(Items from a dataset)
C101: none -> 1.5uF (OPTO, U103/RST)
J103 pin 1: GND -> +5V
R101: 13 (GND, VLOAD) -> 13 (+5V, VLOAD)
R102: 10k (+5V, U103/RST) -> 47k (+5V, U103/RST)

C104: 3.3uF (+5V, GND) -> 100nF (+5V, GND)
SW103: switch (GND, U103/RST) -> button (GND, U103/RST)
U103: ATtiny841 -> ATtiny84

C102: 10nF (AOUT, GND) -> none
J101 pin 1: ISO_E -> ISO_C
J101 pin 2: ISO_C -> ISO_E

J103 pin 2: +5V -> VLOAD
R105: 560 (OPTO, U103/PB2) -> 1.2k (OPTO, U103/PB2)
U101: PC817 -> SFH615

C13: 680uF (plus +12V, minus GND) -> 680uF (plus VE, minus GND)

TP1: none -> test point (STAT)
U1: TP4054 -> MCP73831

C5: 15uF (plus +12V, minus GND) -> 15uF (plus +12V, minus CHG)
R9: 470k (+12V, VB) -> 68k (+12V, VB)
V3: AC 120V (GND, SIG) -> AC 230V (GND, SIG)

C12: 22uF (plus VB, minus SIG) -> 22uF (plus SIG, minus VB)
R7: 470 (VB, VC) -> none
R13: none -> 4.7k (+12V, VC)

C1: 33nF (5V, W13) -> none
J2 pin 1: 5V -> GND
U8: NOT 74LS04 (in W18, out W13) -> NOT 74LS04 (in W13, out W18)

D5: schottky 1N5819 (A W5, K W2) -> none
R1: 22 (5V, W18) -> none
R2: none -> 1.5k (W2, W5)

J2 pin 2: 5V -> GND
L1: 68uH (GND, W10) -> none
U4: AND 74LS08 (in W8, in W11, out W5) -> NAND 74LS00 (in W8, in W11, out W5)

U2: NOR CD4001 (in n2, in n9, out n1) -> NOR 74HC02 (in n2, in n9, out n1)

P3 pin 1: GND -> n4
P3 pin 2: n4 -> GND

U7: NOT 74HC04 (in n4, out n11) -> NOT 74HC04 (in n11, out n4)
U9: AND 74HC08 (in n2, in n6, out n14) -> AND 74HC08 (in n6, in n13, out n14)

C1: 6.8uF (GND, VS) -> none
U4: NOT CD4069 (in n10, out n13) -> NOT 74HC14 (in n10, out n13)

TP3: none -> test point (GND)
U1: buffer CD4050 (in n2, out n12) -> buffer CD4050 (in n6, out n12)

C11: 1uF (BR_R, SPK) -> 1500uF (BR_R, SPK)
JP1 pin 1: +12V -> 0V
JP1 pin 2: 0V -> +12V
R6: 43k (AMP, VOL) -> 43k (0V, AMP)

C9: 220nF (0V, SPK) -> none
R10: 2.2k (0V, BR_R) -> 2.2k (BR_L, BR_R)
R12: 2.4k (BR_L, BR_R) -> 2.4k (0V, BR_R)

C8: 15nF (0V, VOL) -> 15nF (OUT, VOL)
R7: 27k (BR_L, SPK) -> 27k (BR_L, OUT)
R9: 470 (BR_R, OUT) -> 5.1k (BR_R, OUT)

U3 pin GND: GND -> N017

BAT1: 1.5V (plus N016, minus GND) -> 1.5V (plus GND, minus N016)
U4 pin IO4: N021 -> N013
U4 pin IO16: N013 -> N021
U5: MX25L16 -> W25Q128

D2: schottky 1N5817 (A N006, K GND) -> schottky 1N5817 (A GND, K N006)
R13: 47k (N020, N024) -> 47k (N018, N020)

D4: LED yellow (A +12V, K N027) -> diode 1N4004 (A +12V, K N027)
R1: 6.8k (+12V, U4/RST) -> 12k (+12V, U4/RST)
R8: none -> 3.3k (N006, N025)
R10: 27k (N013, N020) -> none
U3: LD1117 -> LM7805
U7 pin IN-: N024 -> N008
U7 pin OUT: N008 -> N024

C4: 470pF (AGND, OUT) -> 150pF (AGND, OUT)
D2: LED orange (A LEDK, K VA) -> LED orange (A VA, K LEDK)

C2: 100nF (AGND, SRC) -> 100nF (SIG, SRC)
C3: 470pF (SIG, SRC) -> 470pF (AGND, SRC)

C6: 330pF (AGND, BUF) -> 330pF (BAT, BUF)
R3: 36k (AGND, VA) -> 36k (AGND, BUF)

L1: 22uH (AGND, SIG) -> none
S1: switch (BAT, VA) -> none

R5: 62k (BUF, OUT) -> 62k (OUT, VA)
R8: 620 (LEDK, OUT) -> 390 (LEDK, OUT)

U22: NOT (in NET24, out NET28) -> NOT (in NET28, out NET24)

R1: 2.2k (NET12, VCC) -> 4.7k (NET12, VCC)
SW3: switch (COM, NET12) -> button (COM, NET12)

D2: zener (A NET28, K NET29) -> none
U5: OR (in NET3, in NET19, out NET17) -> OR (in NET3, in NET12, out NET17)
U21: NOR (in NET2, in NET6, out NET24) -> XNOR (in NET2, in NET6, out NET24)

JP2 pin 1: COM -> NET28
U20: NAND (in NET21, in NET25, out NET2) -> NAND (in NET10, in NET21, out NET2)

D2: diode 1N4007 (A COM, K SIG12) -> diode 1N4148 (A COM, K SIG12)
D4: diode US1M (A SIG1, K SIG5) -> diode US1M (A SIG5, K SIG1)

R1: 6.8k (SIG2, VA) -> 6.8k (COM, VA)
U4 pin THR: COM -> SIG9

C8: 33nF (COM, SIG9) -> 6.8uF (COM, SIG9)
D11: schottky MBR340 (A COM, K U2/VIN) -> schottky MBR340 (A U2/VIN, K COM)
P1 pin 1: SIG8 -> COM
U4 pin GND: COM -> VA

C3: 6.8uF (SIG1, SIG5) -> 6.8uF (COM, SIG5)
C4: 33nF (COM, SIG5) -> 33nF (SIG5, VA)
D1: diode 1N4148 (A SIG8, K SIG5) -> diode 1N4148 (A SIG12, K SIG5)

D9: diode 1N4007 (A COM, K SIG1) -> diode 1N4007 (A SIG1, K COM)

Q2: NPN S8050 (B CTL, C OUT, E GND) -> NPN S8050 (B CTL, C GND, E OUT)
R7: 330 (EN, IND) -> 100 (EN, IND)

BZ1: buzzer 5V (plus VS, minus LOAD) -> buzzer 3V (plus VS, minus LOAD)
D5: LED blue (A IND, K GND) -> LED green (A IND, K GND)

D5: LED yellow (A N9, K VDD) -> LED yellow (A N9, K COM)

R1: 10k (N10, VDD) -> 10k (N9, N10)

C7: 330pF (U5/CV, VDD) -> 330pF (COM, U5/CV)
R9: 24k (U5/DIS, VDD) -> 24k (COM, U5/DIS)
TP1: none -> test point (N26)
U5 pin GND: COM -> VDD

What to do: Copy every record above exactly as it appears.

Final answer:
C101: none -> 1.5uF (OPTO, U103/RST)
J103 pin 1: GND -> +5V
R101: 13 (GND, VLOAD) -> 13 (+5V, VLOAD)
R102: 10k (+5V, U103/RST) -> 47k (+5V, U103/RST)

C104: 3.3uF (+5V, GND) -> 100nF (+5V, GND)
SW103: switch (GND, U103/RST) -> button (GND, U103/RST)
U103: ATtiny841 -> ATtiny84

C102: 10nF (AOUT, GND) -> none
J101 pin 1: ISO_E -> ISO_C
J101 pin 2: ISO_C -> ISO_E

J103 pin 2: +5V -> VLOAD
R105: 560 (OPTO, U103/PB2) -> 1.2k (OPTO, U103/PB2)
U101: PC817 -> SFH615

C13: 680uF (plus +12V, minus GND) -> 680uF (plus VE, minus GND)

TP1: none -> test point (STAT)
U1: TP4054 -> MCP73831

C5: 15uF (plus +12V, minus GND) -> 15uF (plus +12V, minus CHG)
R9: 470k (+12V, VB) -> 68k (+12V, VB)
V3: AC 120V (GND, SIG) -> AC 230V (GND, SIG)

C12: 22uF (plus VB, minus SIG) -> 22uF (plus SIG, minus VB)
R7: 470 (VB, VC) -> none
R13: none -> 4.7k (+12V, VC)

C1: 33nF (5V, W13) -> none
J2 pin 1: 5V -> GND
U8: NOT 74LS04 (in W18, out W13) -> NOT 74LS04 (in W13, out W18)

D5: schottky 1N5819 (A W5, K W2) -> none
R1: 22 (5V, W18) -> none
R2: none -> 1.5k (W2, W5)

J2 pin 2: 5V -> GND
L1: 68uH (GND, W10) -> none
U4: AND 74LS08 (in W8, in W11, out W5) -> NAND 74LS00 (in W8, in W11, out W5)

U2: NOR CD4001 (in n2, in n9, out n1) -> NOR 74HC02 (in n2, in n9, out n1)

P3 pin 1: GND -> n4
P3 pin 2: n4 -> GND

U7: NOT 74HC04 (in n4, out n11) -> NOT 74HC04 (in n11, out n4)
U9: AND 74HC08 (in n2, in n6, out n14) -> AND 74HC08 (in n6, in n13, out n14)

C1: 6.8uF (GND, VS) -> none
U4: NOT CD4069 (in n10, out n13) -> NOT 74HC14 (in n10, out n13)

TP3: none -> test point (GND)
U1: buffer CD4050 (in n2, out n12) -> buffer CD4050 (in n6, out n12)

C11: 1uF (BR_R, SPK) -> 1500uF (BR_R, SPK)
JP1 pin 1: +12V -> 0V
JP1 pin 2: 0V -> +12V
R6: 43k (AMP, VOL) -> 43k (0V, AMP)

C9: 220nF (0V, SPK) -> none
R10: 2.2k (0V, BR_R) -> 2.2k (BR_L, BR_R)
R12: 2.4k (BR_L, BR_R) -> 2.4k (0V, BR_R)

C8: 15nF (0V, VOL) -> 15nF (OUT, VOL)
R7: 27k (BR_L, SPK) -> 27k (BR_L, OUT)
R9: 470 (BR_R, OUT) -> 5.1k (BR_R, OUT)

U3 pin GND: GND -> N017

BAT1: 1.5V (plus N016, minus GND) -> 1.5V (plus GND, minus N016)
U4 pin IO4: N021 -> N013
U4 pin IO16: N013 -> N021
U5: MX25L16 -> W25Q128

D2: schottky 1N5817 (A N006, K GND) -> schottky 1N5817 (A GND, K N006)
R13: 47k (N020, N024) -> 47k (N018, N020)

D4: LED yellow (A +12V, K N027) -> diode 1N4004 (A +12V, K N027)
R1: 6.8k (+12V, U4/RST) -> 12k (+12V, U4/RST)
R8: none -> 3.3k (N006, N025)
R10: 27k (N013, N020) -> none
U3: LD1117 -> LM7805
U7 pin IN-: N024 -> N008
U7 pin OUT: N008 -> N024

C4: 470pF (AGND, OUT) -> 150pF (AGND, OUT)
D2: LED orange (A LEDK, K VA) -> LED orange (A VA, K LEDK)

C2: 100nF (AGND, SRC) -> 100nF (SIG, SRC)
C3: 470pF (SIG, SRC) -> 470pF (AGND, SRC)

C6: 330pF (AGND, BUF) -> 330pF (BAT, BUF)
R3: 36k (AGND, VA) -> 36k (AGND, BUF)

L1: 22uH (AGND, SIG) -> none
S1: switch (BAT, VA) -> none

R5: 62k (BUF, OUT) -> 62k (OUT, VA)
R8: 620 (LEDK, OUT) -> 390 (LEDK, OUT)

U22: NOT (in NET24, out NET28) -> NOT (in NET28, out NET24)

R1: 2.2k (NET12, VCC) -> 4.7k (NET12, VCC)
SW3: switch (COM, NET12) -> button (COM, NET12)

D2: zener (A NET28, K NET29) -> none
U5: OR (in NET3, in NET19, out NET17) -> OR (in NET3, in NET12, out NET17)
U21: NOR (in NET2, in NET6, out NET24) -> XNOR (in NET2, in NET6, out NET24)

JP2 pin 1: COM -> NET28
U20: NAND (in NET21, in NET25, out NET2) -> NAND (in NET10, in NET21, out NET2)

D2: diode 1N4007 (A COM, K SIG12) -> diode 1N4148 (A COM, K SIG12)
D4: diode US1M (A SIG1, K SIG5) -> diode US1M (A SIG5, K SIG1)

R1: 6.8k (SIG2, VA) -> 6.8k (COM, VA)
U4 pin THR: COM -> SIG9

C8: 33nF (COM, SIG9) -> 6.8uF (COM, SIG9)
D11: schottky MBR340 (A COM, K U2/VIN) -> schottky MBR340 (A U2/VIN, K COM)
P1 pin 1: SIG8 -> COM
U4 pin GND: COM -> VA

C3: 6.8uF (SIG1, SIG5) -> 6.8uF (COM, SIG5)
C4: 33nF (COM, SIG5) -> 33nF (SIG5, VA)
D1: diode 1N4148 (A SIG8, K SIG5) -> diode 1N4148 (A SIG12, K SIG5)

D9: diode 1N4007 (A COM, K SIG1) -> diode 1N4007 (A SIG1, K COM)

Q2: NPN S8050 (B CTL, C OUT, E GND) -> NPN S8050 (B CTL, C GND, E OUT)
R7: 330 (EN, IND) -> 100 (EN, IND)

BZ1: buzzer 5V (plus VS, minus LOAD) -> buzzer 3V (plus VS, minus LOAD)
D5: LED blue (A IND, K GND) -> LED green (A IND, K GND)

D5: LED yellow (A N9, K VDD) -> LED yellow (A N9, K COM)

R1: 10k (N10, VDD) -> 10k (N9, N10)

C7: 330pF (U5/CV, VDD) -> 330pF (COM, U5/CV)
R9: 24k (U5/DIS, VDD) -> 24k (COM, U5/DIS)
TP1: none -> test point (N26)
U5 pin GND: COM -> VDD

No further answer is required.